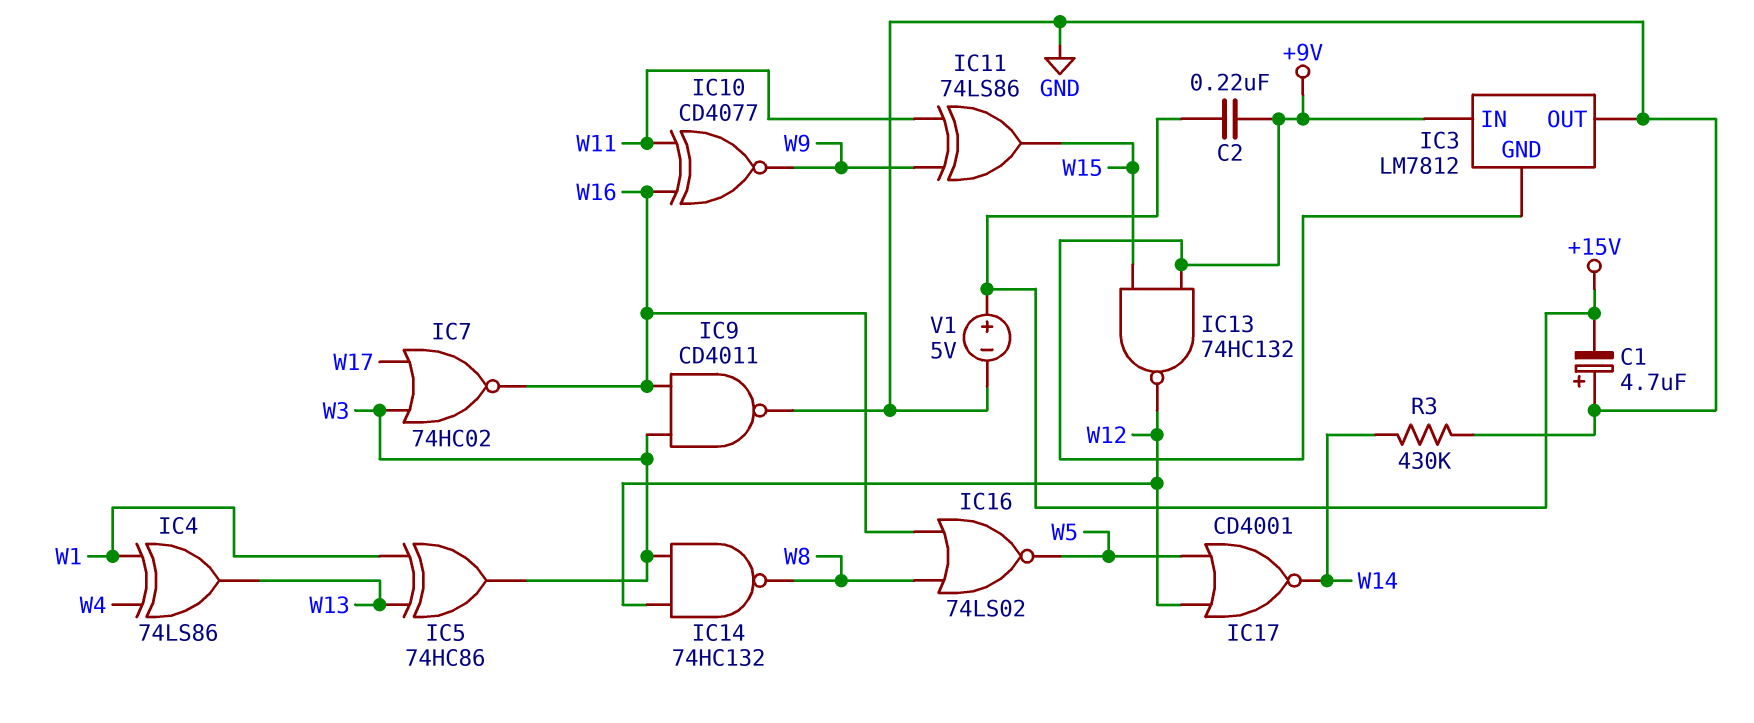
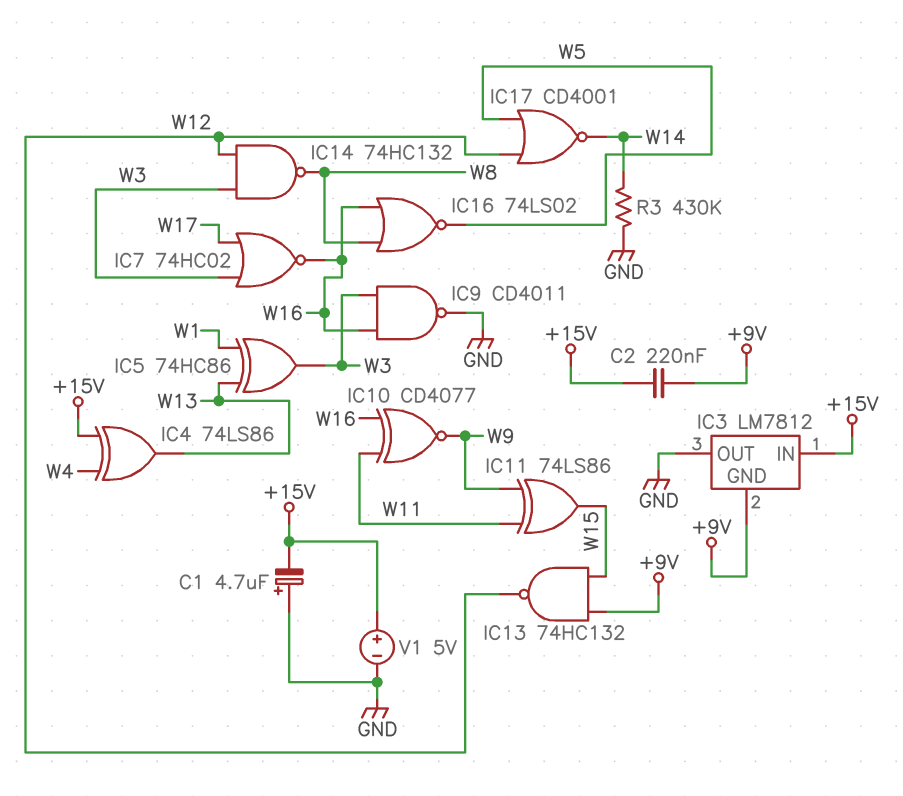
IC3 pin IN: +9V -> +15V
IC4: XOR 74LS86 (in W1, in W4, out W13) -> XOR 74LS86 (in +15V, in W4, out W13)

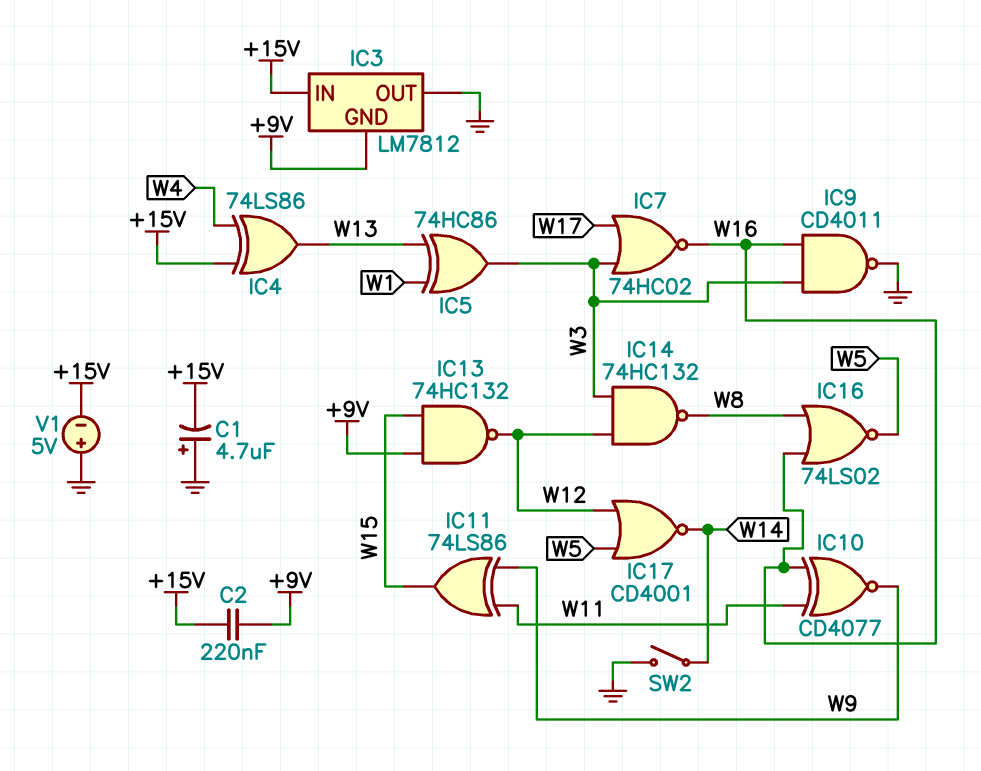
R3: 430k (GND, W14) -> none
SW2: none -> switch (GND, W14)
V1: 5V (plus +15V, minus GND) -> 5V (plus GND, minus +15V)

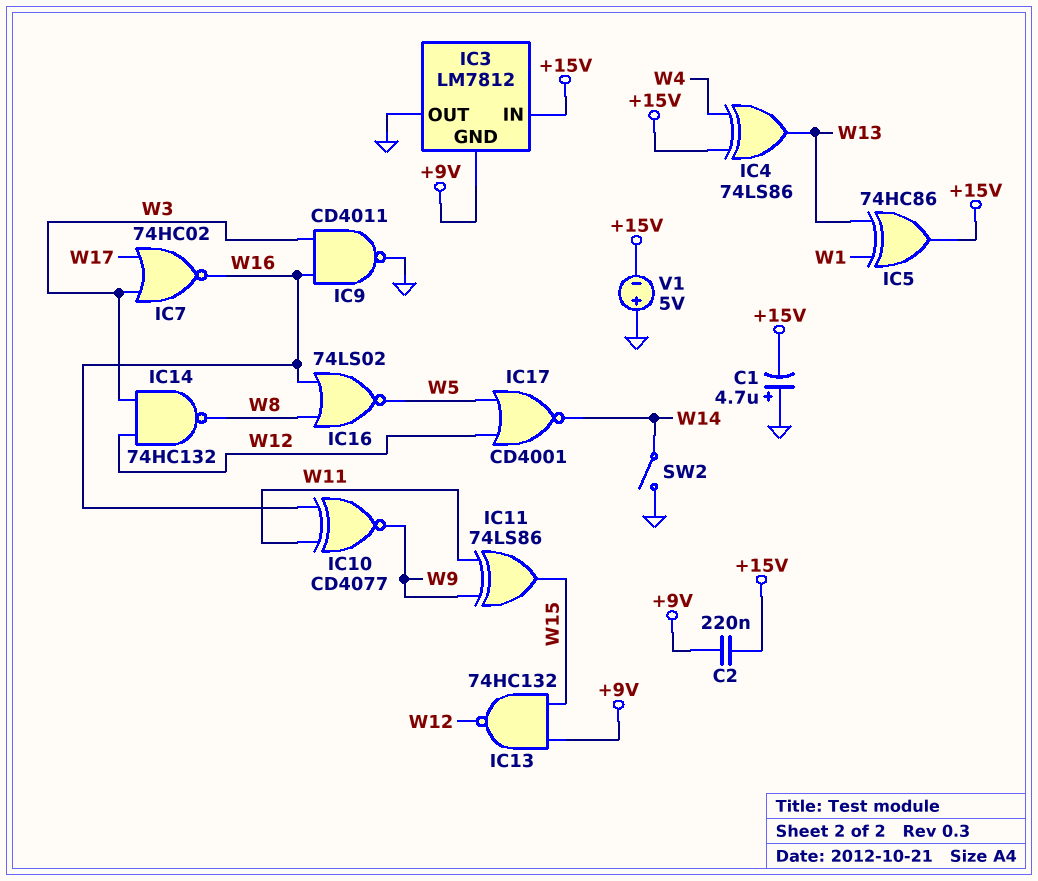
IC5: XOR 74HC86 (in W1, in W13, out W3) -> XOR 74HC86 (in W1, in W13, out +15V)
...
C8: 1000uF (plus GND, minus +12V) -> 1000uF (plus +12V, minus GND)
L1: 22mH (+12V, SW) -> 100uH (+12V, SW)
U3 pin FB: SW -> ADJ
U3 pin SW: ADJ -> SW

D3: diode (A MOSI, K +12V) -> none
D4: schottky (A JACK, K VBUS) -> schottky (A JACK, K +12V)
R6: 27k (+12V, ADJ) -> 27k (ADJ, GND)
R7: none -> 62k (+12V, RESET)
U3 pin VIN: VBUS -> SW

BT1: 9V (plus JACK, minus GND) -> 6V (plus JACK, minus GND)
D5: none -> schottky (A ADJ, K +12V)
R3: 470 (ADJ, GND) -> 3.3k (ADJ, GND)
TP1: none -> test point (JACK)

TRY IT: In the listing above, transcribe exactly everything from the line containing "D3: diode (A MOSI, K +12V) -> none" down to the line containing "TP1: none -> test point (JACK)", including both and nothing more.

RESULT:
D3: diode (A MOSI, K +12V) -> none
D4: schottky (A JACK, K VBUS) -> schottky (A JACK, K +12V)
R6: 27k (+12V, ADJ) -> 27k (ADJ, GND)
R7: none -> 62k (+12V, RESET)
U3 pin VIN: VBUS -> SW

BT1: 9V (plus JACK, minus GND) -> 6V (plus JACK, minus GND)
D5: none -> schottky (A ADJ, K +12V)
R3: 470 (ADJ, GND) -> 3.3k (ADJ, GND)
TP1: none -> test point (JACK)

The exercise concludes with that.